* START DATA FOR THIS EXERCISE *

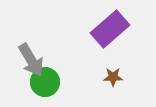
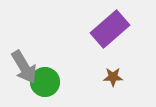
gray arrow: moved 7 px left, 7 px down
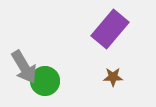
purple rectangle: rotated 9 degrees counterclockwise
green circle: moved 1 px up
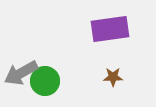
purple rectangle: rotated 42 degrees clockwise
gray arrow: moved 3 px left, 6 px down; rotated 92 degrees clockwise
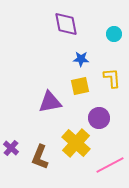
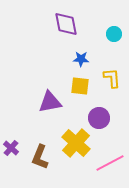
yellow square: rotated 18 degrees clockwise
pink line: moved 2 px up
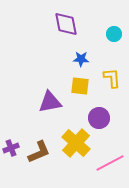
purple cross: rotated 28 degrees clockwise
brown L-shape: moved 1 px left, 5 px up; rotated 135 degrees counterclockwise
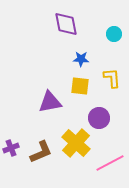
brown L-shape: moved 2 px right
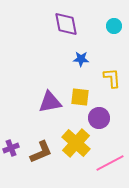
cyan circle: moved 8 px up
yellow square: moved 11 px down
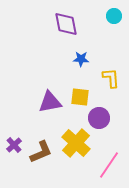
cyan circle: moved 10 px up
yellow L-shape: moved 1 px left
purple cross: moved 3 px right, 3 px up; rotated 21 degrees counterclockwise
pink line: moved 1 px left, 2 px down; rotated 28 degrees counterclockwise
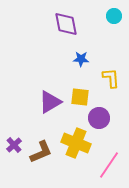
purple triangle: rotated 20 degrees counterclockwise
yellow cross: rotated 20 degrees counterclockwise
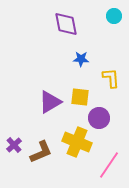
yellow cross: moved 1 px right, 1 px up
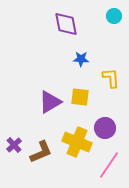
purple circle: moved 6 px right, 10 px down
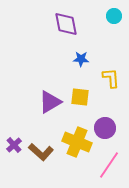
brown L-shape: rotated 65 degrees clockwise
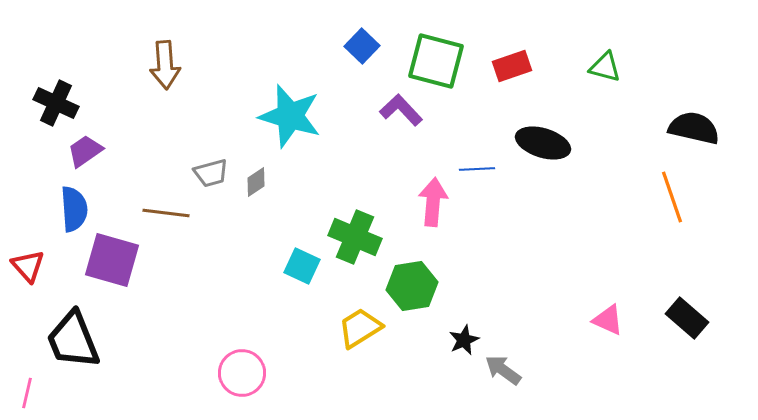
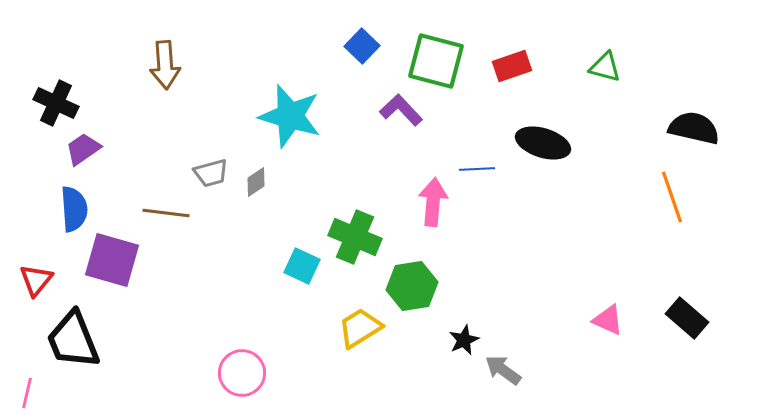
purple trapezoid: moved 2 px left, 2 px up
red triangle: moved 8 px right, 14 px down; rotated 21 degrees clockwise
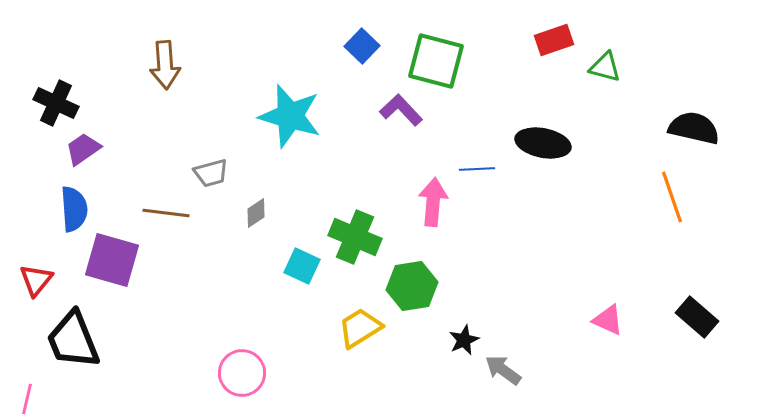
red rectangle: moved 42 px right, 26 px up
black ellipse: rotated 6 degrees counterclockwise
gray diamond: moved 31 px down
black rectangle: moved 10 px right, 1 px up
pink line: moved 6 px down
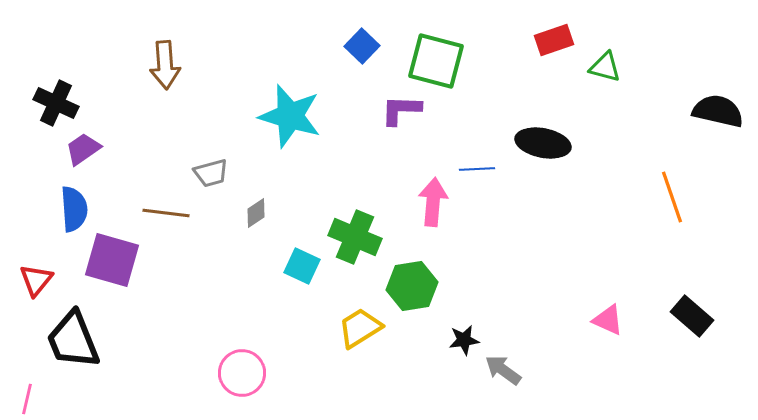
purple L-shape: rotated 45 degrees counterclockwise
black semicircle: moved 24 px right, 17 px up
black rectangle: moved 5 px left, 1 px up
black star: rotated 16 degrees clockwise
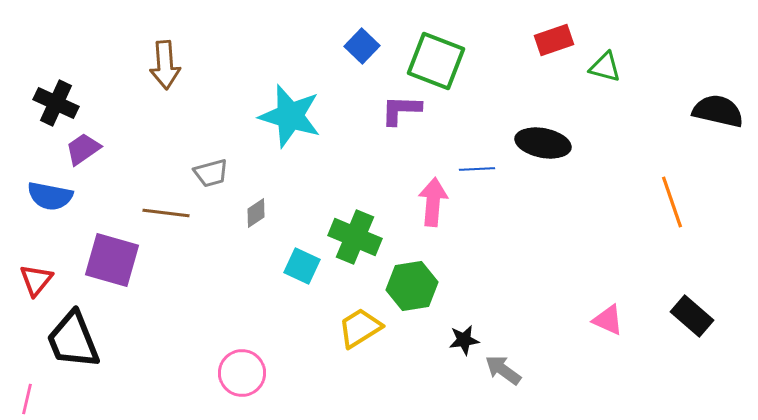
green square: rotated 6 degrees clockwise
orange line: moved 5 px down
blue semicircle: moved 24 px left, 13 px up; rotated 105 degrees clockwise
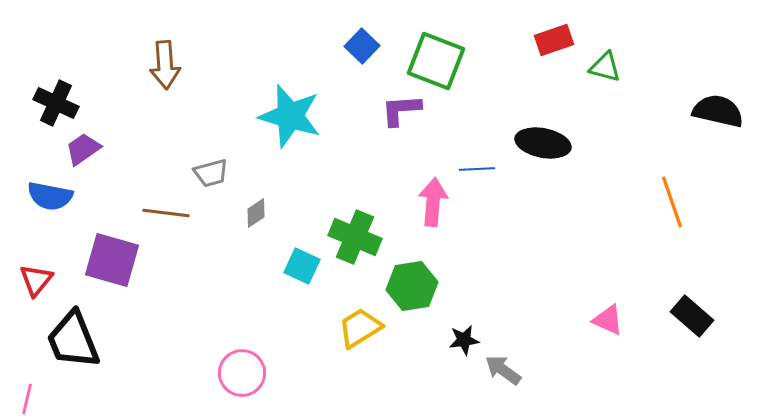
purple L-shape: rotated 6 degrees counterclockwise
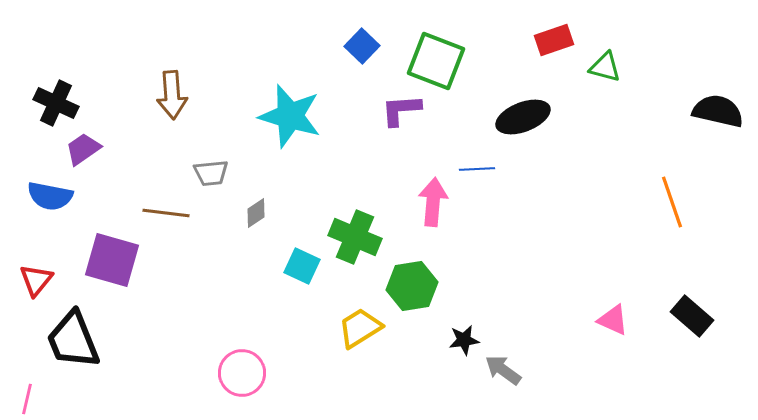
brown arrow: moved 7 px right, 30 px down
black ellipse: moved 20 px left, 26 px up; rotated 32 degrees counterclockwise
gray trapezoid: rotated 9 degrees clockwise
pink triangle: moved 5 px right
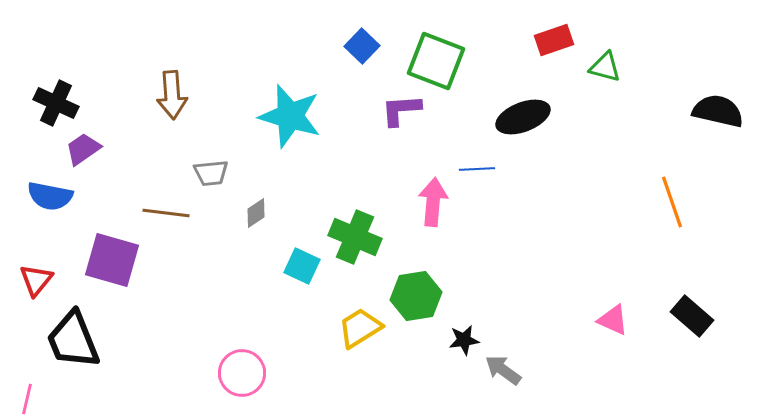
green hexagon: moved 4 px right, 10 px down
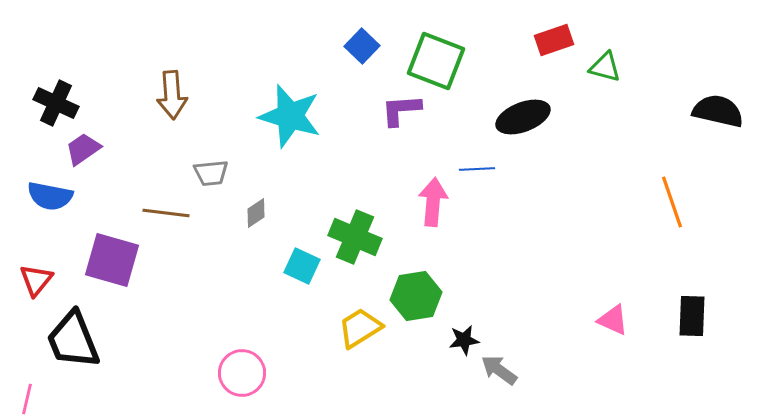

* END DATA FOR THIS EXERCISE *

OBJECTIVE: Write out every line of the items above word for word and in the same order, leaving out the pictures.

FINAL RESULT:
gray arrow: moved 7 px left, 7 px down
purple rectangle: rotated 9 degrees counterclockwise
green circle: moved 1 px up
purple rectangle: rotated 42 degrees clockwise
gray arrow: moved 3 px left, 6 px down; rotated 92 degrees clockwise
yellow square: rotated 18 degrees clockwise
pink line: moved 2 px up
purple cross: rotated 28 degrees clockwise
brown L-shape: moved 1 px left, 5 px up; rotated 135 degrees counterclockwise
brown L-shape: moved 2 px right
cyan circle: moved 8 px up
yellow square: moved 11 px down
cyan circle: moved 10 px up
yellow L-shape: moved 1 px left
purple cross: moved 3 px right, 3 px up; rotated 21 degrees counterclockwise
pink line: moved 1 px left, 2 px down; rotated 28 degrees counterclockwise
purple triangle: rotated 20 degrees counterclockwise
yellow cross: rotated 20 degrees counterclockwise
yellow cross: moved 1 px right, 1 px up
purple circle: moved 6 px right, 10 px down
brown L-shape: rotated 65 degrees clockwise
purple trapezoid: moved 2 px left, 2 px up
red triangle: moved 8 px right, 14 px down; rotated 21 degrees clockwise
red rectangle: moved 42 px right, 26 px up
black ellipse: rotated 6 degrees counterclockwise
gray diamond: moved 31 px down
black rectangle: moved 10 px right, 1 px up
pink line: moved 6 px down
purple L-shape: rotated 45 degrees counterclockwise
black semicircle: moved 24 px right, 17 px up
black rectangle: moved 5 px left, 1 px up
black star: rotated 16 degrees clockwise
green square: rotated 6 degrees clockwise
orange line: moved 5 px down
blue semicircle: moved 24 px left, 13 px up; rotated 105 degrees clockwise
purple L-shape: rotated 6 degrees counterclockwise
brown arrow: moved 7 px right, 30 px down
black ellipse: moved 20 px left, 26 px up; rotated 32 degrees counterclockwise
gray trapezoid: rotated 9 degrees clockwise
pink triangle: moved 5 px right
green hexagon: moved 4 px right, 10 px down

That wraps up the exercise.